◆ **DIRECTIONS FOR THIS TASK**
Please count the lines in the items that contain the string "pizz", treating uppercase and lowercase letters as different. Give only the number.

** Begin DATA SHOWN **

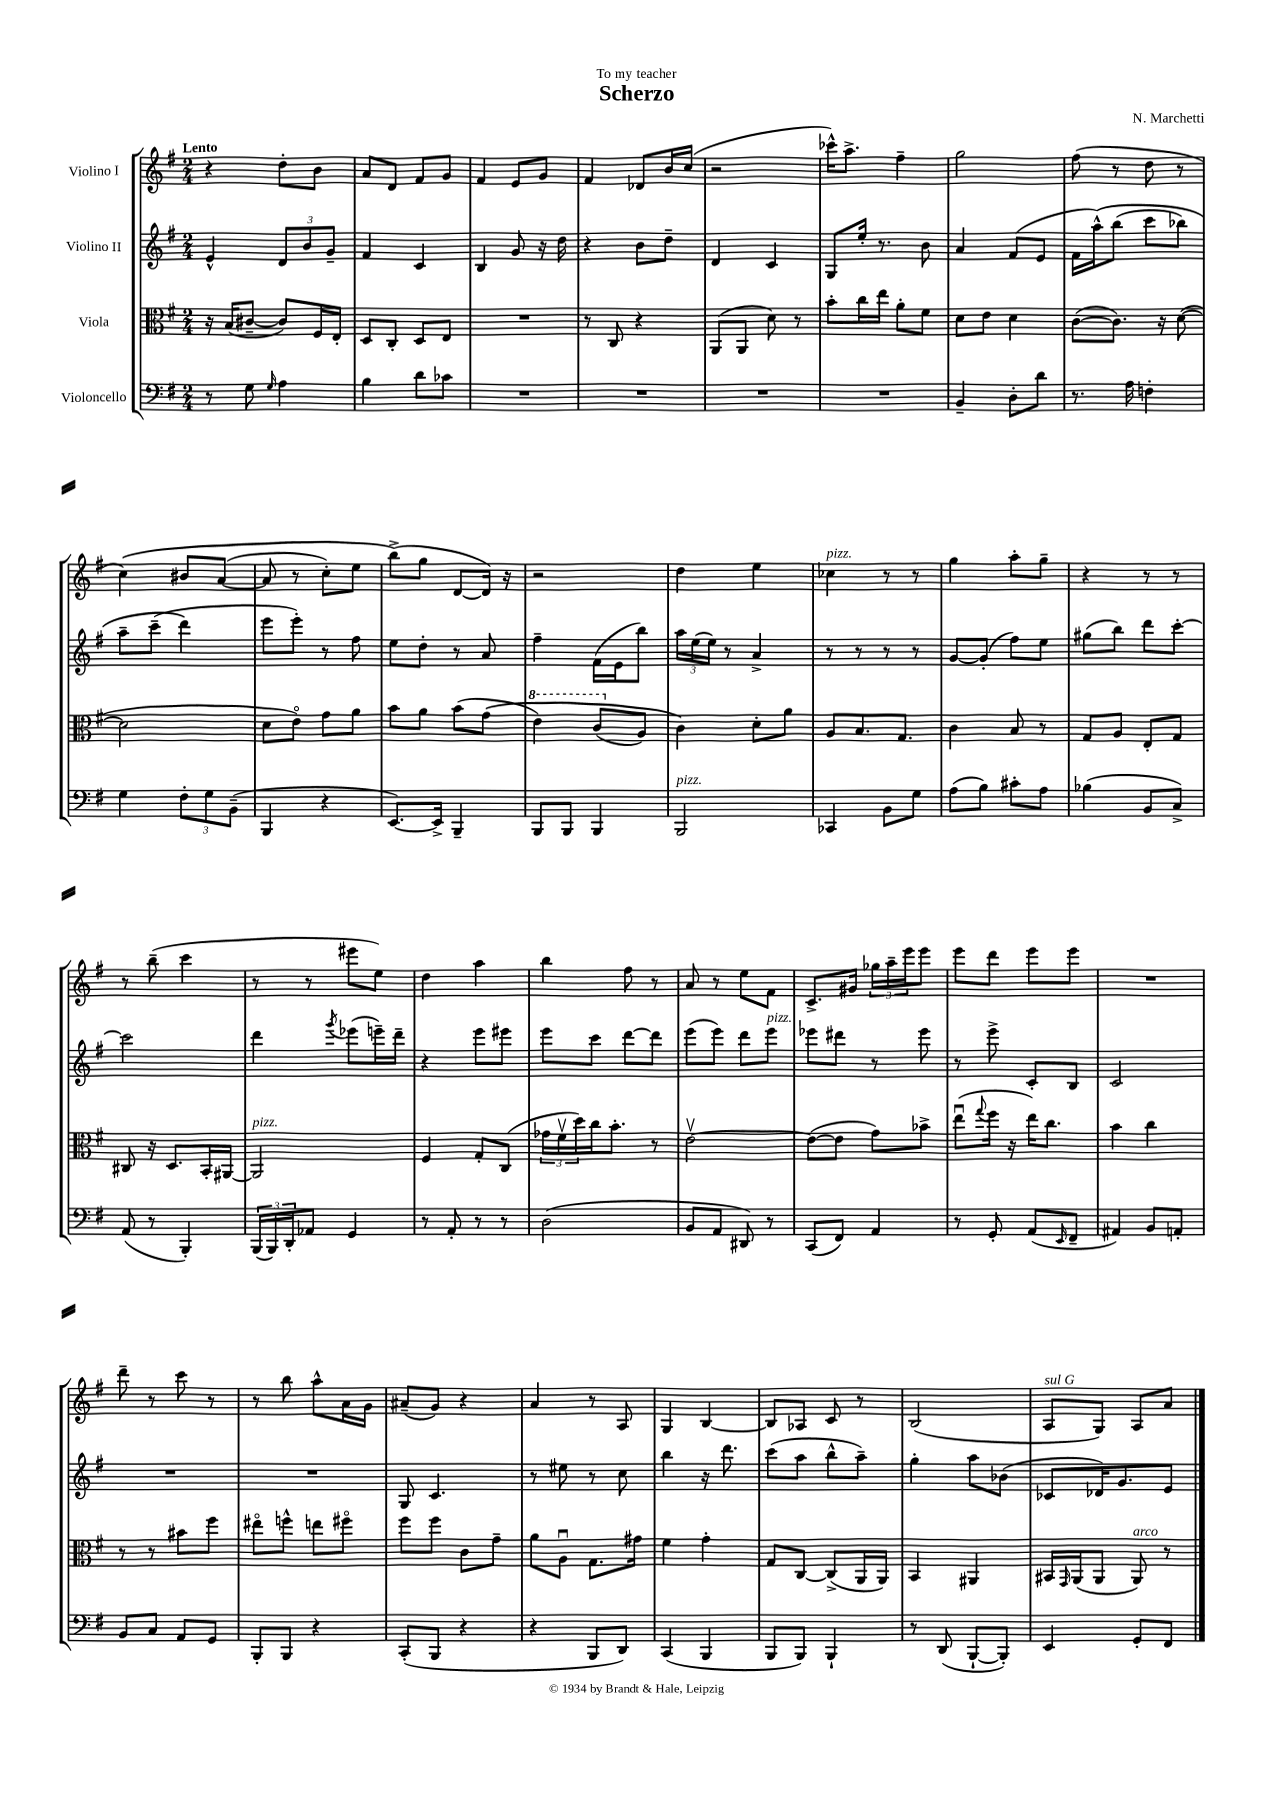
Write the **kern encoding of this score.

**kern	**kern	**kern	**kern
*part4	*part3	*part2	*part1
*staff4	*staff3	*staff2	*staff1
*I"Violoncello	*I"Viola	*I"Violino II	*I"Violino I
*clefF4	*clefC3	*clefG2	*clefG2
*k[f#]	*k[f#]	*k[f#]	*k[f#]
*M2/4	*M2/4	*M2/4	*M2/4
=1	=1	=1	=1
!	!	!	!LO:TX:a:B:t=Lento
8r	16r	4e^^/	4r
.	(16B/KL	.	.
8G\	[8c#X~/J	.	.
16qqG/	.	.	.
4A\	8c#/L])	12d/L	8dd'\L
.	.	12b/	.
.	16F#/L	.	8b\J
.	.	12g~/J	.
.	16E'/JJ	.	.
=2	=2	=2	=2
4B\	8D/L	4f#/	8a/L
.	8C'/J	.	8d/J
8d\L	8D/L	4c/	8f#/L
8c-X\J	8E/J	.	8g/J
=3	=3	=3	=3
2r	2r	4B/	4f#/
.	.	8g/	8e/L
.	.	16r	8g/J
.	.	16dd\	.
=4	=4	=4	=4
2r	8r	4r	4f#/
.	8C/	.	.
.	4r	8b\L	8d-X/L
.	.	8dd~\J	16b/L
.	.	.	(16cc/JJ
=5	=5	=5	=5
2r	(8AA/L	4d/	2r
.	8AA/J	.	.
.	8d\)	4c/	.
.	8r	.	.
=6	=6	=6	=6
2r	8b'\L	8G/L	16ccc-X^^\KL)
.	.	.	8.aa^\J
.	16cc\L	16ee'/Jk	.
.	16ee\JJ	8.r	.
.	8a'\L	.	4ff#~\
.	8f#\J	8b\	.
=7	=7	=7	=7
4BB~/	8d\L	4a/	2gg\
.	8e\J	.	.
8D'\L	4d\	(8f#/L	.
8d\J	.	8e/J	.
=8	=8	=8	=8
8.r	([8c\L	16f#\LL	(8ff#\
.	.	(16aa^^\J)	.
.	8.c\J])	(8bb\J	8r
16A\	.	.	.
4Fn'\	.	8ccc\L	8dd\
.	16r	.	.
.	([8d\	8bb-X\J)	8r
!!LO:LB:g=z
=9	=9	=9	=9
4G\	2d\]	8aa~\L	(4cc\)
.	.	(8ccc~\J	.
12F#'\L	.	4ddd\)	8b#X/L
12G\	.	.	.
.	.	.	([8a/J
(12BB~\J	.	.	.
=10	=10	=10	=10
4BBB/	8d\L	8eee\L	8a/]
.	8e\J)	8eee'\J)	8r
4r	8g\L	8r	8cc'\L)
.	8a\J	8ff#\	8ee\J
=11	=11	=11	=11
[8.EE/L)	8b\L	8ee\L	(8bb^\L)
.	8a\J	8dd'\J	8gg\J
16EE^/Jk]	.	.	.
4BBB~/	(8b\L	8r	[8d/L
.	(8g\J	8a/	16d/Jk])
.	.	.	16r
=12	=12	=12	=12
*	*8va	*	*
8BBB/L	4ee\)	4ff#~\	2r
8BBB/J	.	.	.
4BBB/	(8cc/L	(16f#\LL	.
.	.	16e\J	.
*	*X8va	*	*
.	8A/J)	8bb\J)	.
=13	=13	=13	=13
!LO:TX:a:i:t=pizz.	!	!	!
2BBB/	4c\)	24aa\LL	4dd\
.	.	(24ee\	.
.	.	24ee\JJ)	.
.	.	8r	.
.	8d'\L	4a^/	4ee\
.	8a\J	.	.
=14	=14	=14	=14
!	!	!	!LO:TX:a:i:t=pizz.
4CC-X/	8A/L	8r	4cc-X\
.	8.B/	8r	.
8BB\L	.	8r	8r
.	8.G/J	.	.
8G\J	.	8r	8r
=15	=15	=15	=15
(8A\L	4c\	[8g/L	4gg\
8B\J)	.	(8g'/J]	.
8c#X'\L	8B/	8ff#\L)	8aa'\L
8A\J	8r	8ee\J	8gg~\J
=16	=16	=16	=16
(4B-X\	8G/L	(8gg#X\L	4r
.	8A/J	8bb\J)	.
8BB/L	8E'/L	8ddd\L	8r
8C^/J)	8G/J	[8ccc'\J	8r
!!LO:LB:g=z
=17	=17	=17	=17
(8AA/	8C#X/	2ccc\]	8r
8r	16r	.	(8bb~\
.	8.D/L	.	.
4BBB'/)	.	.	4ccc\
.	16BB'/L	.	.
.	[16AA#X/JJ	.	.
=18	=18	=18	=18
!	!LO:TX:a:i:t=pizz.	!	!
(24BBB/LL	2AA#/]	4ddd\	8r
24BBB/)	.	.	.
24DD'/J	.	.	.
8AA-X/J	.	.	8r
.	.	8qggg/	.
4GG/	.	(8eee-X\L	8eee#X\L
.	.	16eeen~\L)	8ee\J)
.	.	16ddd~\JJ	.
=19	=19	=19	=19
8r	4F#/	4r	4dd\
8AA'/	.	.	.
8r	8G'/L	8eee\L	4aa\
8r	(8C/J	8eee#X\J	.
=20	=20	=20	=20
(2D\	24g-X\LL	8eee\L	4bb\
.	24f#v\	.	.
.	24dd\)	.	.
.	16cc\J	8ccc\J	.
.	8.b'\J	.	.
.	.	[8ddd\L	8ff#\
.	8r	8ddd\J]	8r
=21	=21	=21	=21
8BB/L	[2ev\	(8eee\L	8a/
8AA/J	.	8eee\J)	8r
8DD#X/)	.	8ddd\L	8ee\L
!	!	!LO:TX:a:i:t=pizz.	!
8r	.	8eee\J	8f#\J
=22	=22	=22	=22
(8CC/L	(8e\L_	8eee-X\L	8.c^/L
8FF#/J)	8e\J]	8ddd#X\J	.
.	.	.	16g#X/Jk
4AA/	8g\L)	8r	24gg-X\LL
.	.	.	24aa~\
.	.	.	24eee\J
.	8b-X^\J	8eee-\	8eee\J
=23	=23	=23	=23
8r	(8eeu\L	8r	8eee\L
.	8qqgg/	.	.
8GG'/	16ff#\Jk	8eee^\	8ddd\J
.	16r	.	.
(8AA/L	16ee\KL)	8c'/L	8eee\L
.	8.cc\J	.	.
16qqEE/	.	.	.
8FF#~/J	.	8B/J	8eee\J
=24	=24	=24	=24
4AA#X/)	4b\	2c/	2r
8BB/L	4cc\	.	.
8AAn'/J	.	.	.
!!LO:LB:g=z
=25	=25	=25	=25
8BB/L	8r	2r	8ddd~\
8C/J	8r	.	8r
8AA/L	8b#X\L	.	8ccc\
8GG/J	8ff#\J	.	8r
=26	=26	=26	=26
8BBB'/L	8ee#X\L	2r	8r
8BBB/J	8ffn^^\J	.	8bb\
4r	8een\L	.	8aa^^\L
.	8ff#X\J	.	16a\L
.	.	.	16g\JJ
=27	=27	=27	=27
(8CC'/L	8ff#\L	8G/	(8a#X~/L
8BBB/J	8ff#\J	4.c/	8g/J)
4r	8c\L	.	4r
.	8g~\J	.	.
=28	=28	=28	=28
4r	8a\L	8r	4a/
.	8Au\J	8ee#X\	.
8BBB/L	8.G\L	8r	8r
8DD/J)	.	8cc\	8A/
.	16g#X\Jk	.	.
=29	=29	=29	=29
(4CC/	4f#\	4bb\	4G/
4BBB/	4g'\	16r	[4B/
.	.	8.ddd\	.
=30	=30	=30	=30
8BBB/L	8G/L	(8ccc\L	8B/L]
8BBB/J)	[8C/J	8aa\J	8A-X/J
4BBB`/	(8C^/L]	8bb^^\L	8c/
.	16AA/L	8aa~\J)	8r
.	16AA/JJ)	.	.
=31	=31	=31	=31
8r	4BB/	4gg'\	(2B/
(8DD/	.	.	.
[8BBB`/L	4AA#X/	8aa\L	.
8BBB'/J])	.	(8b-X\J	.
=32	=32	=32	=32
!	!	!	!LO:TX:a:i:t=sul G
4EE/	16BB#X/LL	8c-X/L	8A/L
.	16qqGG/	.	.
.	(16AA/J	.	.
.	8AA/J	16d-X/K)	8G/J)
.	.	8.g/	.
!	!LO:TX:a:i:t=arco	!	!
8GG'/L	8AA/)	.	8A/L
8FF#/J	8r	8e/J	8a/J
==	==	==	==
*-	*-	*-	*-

** End DATA SHOWN **

◆ **RESPONSE TO THIS EXERCISE**
4